Your task: Produce an exact copy of the lines from the line containing "(342, 290) = (483, 260): pink" through the last line of the listing below, both ends included, and nothing else.

Dataset excerpt:

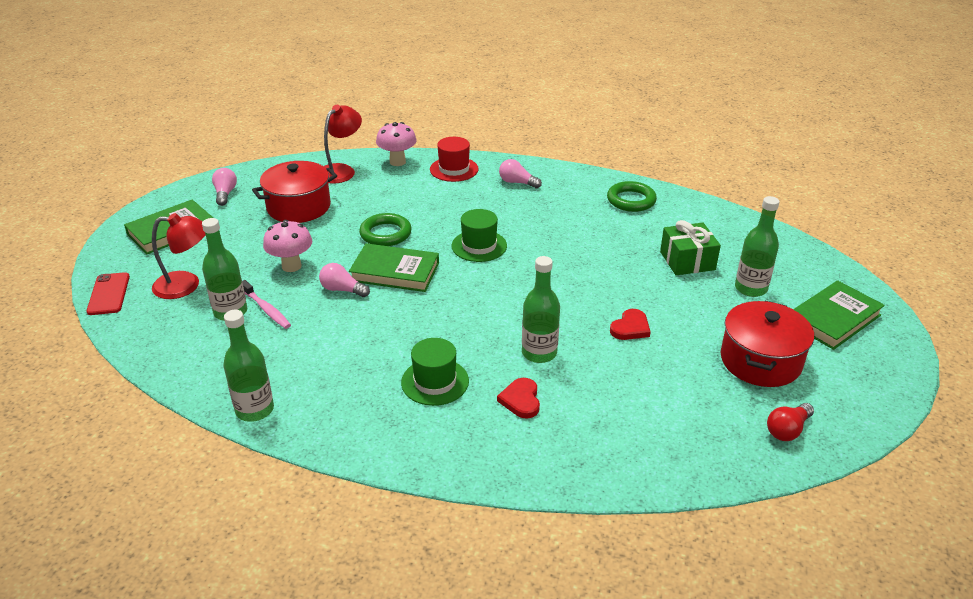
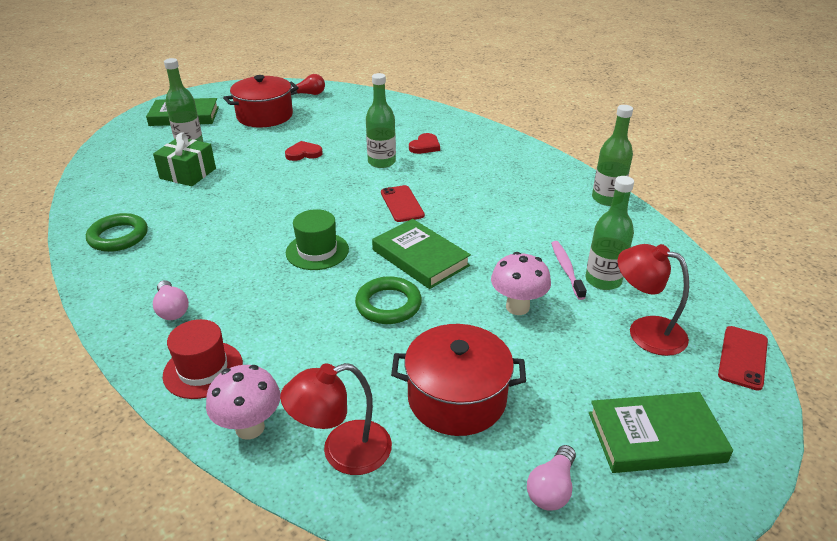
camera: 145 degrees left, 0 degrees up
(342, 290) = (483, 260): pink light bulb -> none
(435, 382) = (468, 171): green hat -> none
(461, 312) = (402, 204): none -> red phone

Answer to this problem:
(342, 290) = (483, 260): pink light bulb -> none
(435, 382) = (468, 171): green hat -> none
(461, 312) = (402, 204): none -> red phone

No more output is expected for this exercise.